**Exercise details:** An exact transcription of all the entries is needed; pictures stay out.

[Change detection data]
== == ==

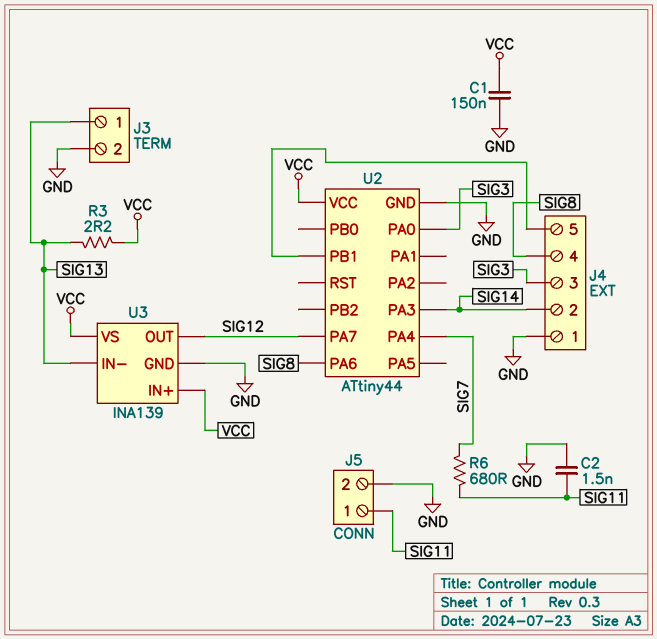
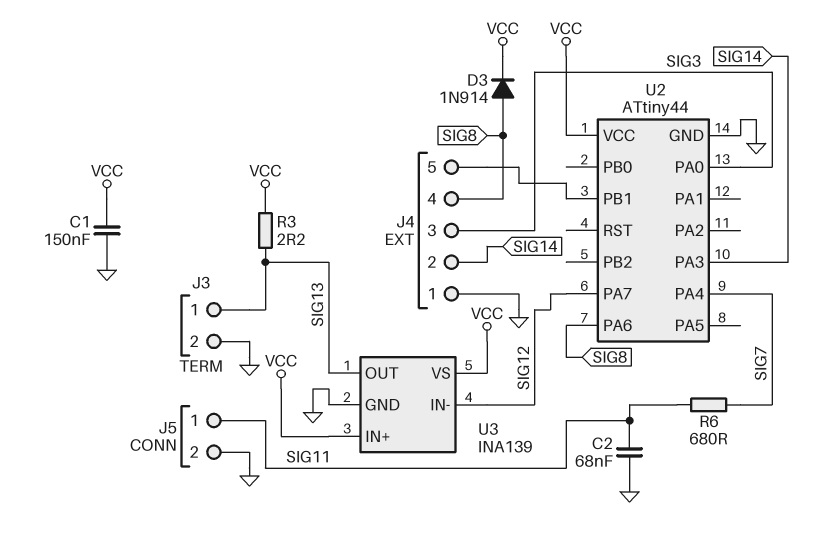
C2: 1.5nF (GND, SIG11) -> 68nF (GND, SIG11)
D3: none -> diode 1N914 (A SIG8, K VCC)
U3 pin IN-: SIG13 -> SIG12
U3 pin OUT: SIG12 -> SIG13

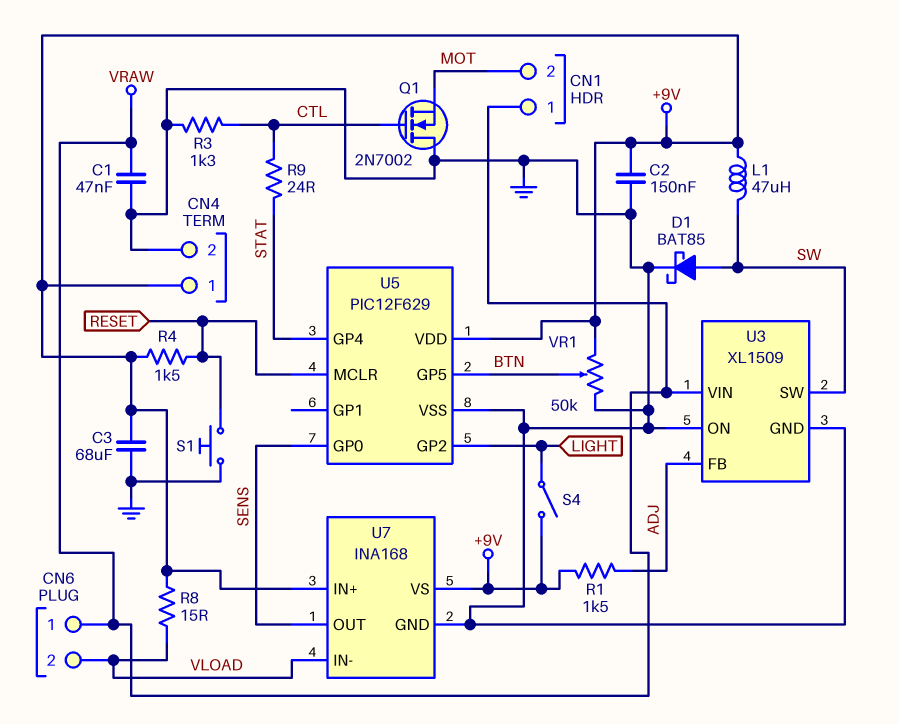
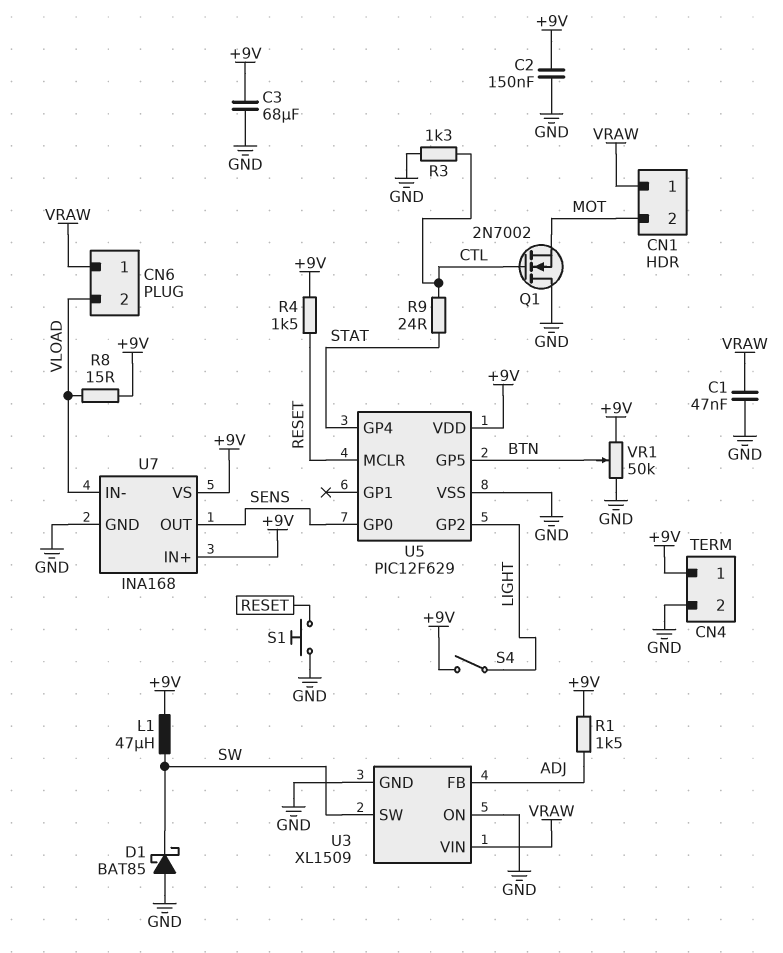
D1: schottky BAT85 (A SW, K GND) -> schottky BAT85 (A GND, K SW)

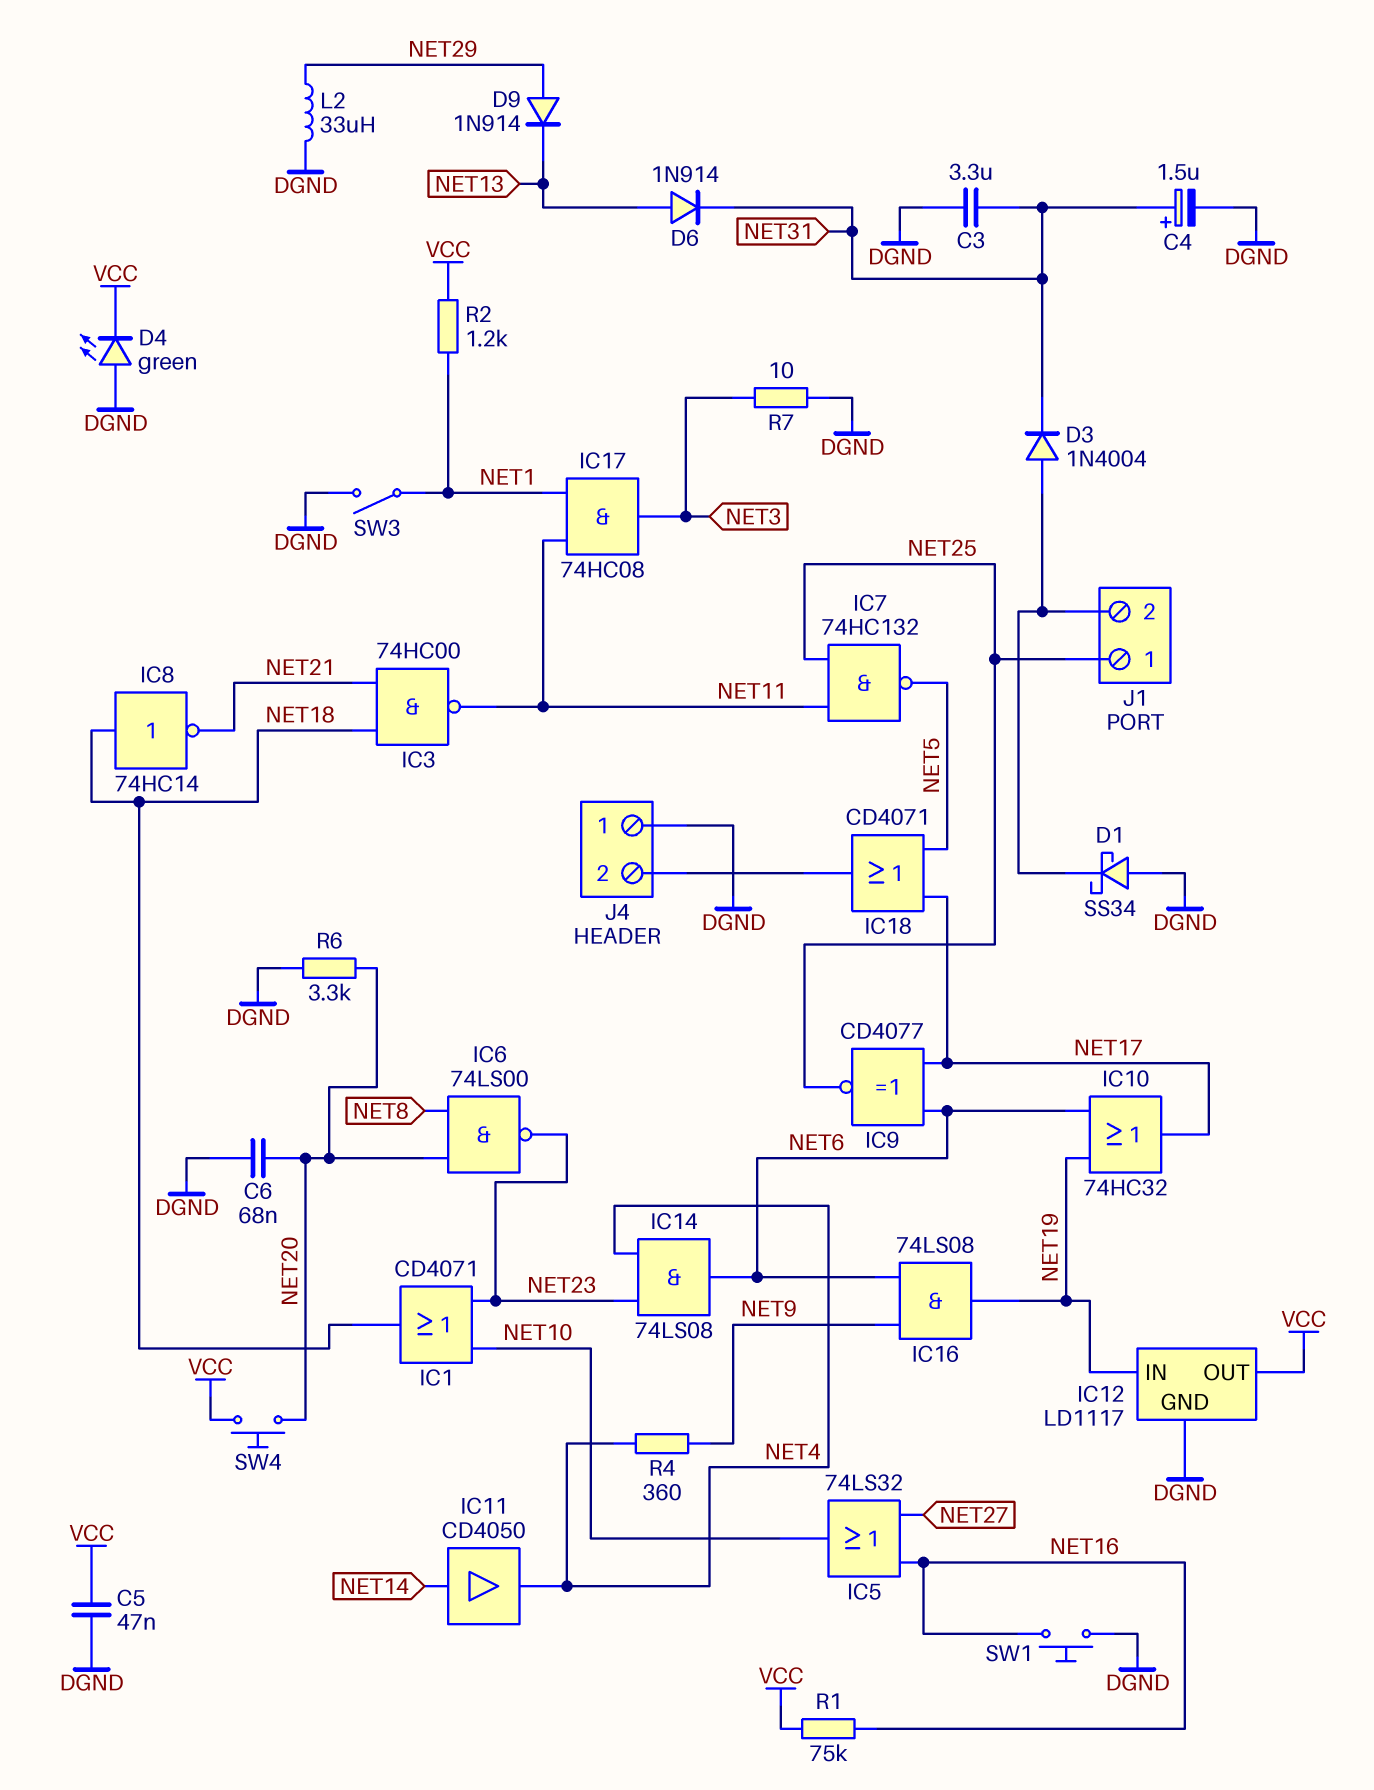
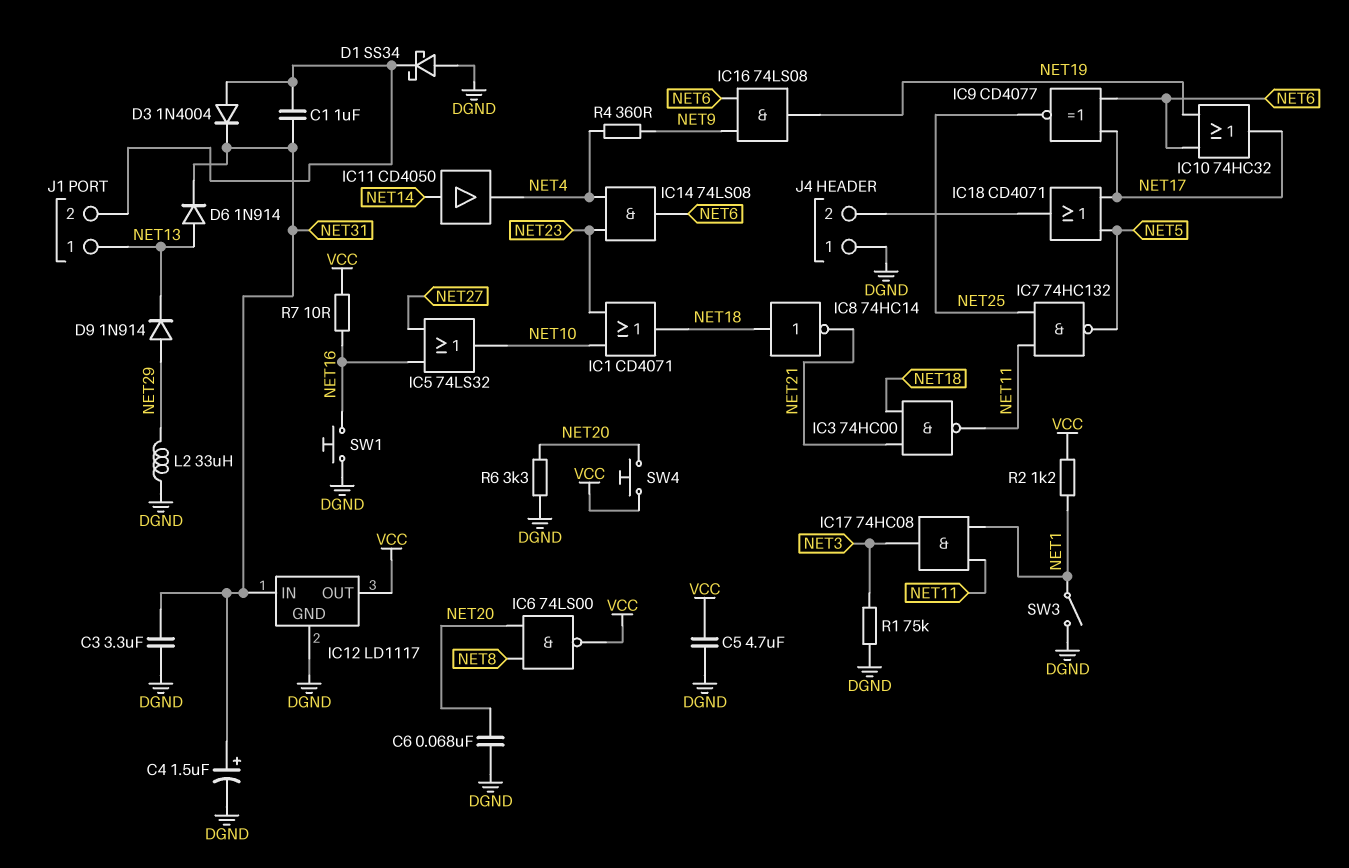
C1: none -> 1uF (J1/2, NET31)
C5: 47nF (DGND, VCC) -> 4.7uF (DGND, VCC)
D4: LED green (A DGND, K VCC) -> none
IC6: NAND 74LS00 (in NET8, in NET20, out NET23) -> NAND 74LS00 (in NET8, in NET20, out VCC)
IC12 pin IN: NET19 -> NET31
J1 pin 1: NET25 -> NET13
R1: 75k (NET16, VCC) -> 75k (DGND, NET3)
R7: 10 (DGND, NET3) -> 10 (NET16, VCC)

== == ==

**Answer for this exercise:**
C2: 1.5nF (GND, SIG11) -> 68nF (GND, SIG11)
D3: none -> diode 1N914 (A SIG8, K VCC)
U3 pin IN-: SIG13 -> SIG12
U3 pin OUT: SIG12 -> SIG13

D1: schottky BAT85 (A SW, K GND) -> schottky BAT85 (A GND, K SW)

C1: none -> 1uF (J1/2, NET31)
C5: 47nF (DGND, VCC) -> 4.7uF (DGND, VCC)
D4: LED green (A DGND, K VCC) -> none
IC6: NAND 74LS00 (in NET8, in NET20, out NET23) -> NAND 74LS00 (in NET8, in NET20, out VCC)
IC12 pin IN: NET19 -> NET31
J1 pin 1: NET25 -> NET13
R1: 75k (NET16, VCC) -> 75k (DGND, NET3)
R7: 10 (DGND, NET3) -> 10 (NET16, VCC)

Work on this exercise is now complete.